Directions -> Verbatim copy without images: return all of the data as it stands.

Data for processing section start

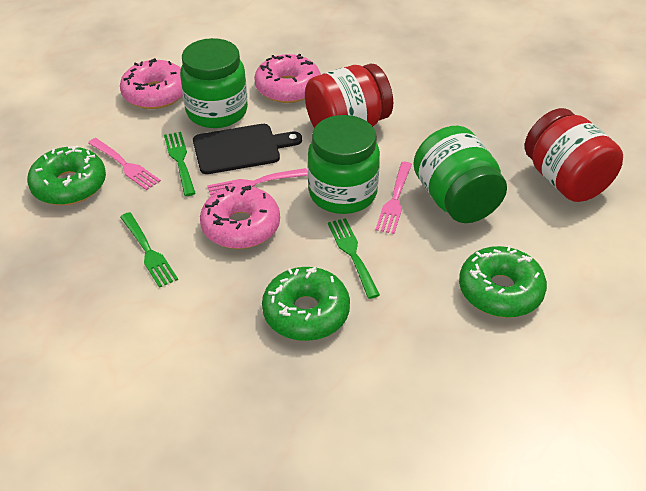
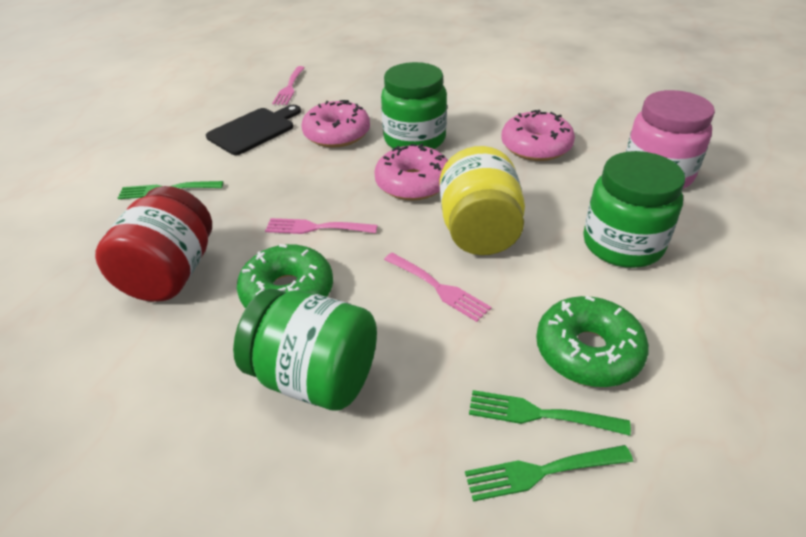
green donut: 3 -> 2
pink jar: 0 -> 1
red jar: 2 -> 1
yellow jar: 0 -> 1

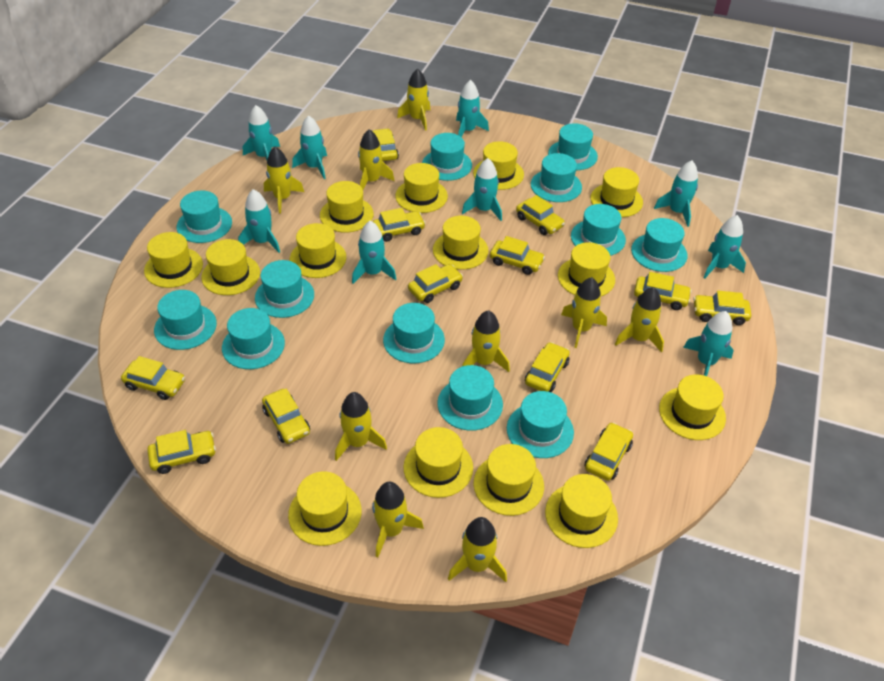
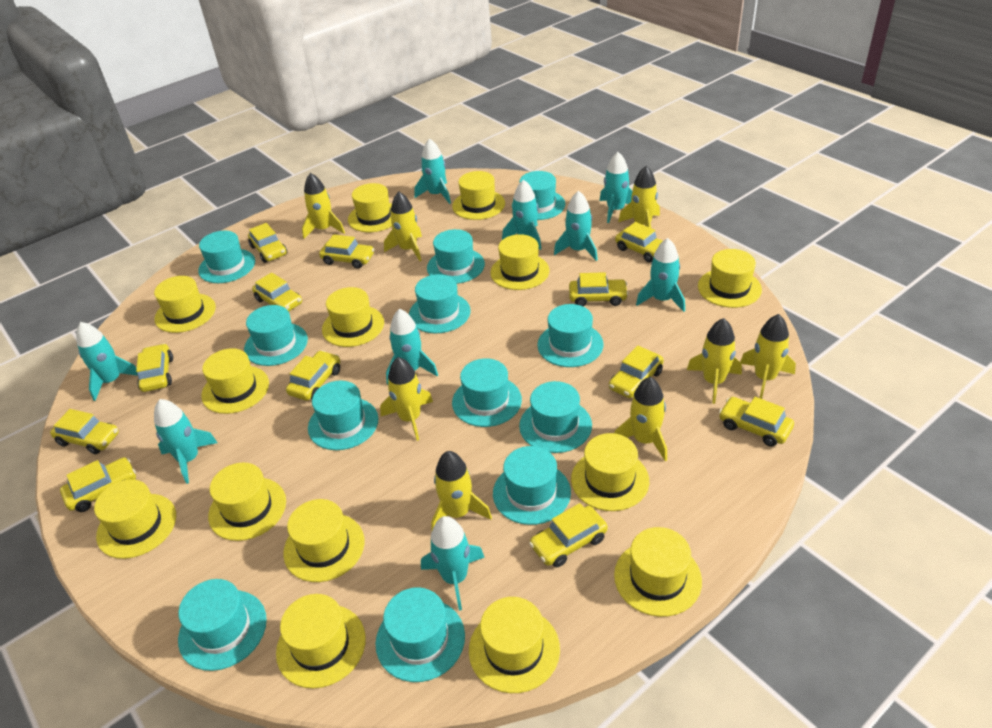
yellow rocket: 9 -> 8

Data for processing section end

Written response ->
green donut: 3 -> 2
pink jar: 0 -> 1
red jar: 2 -> 1
yellow jar: 0 -> 1

yellow rocket: 9 -> 8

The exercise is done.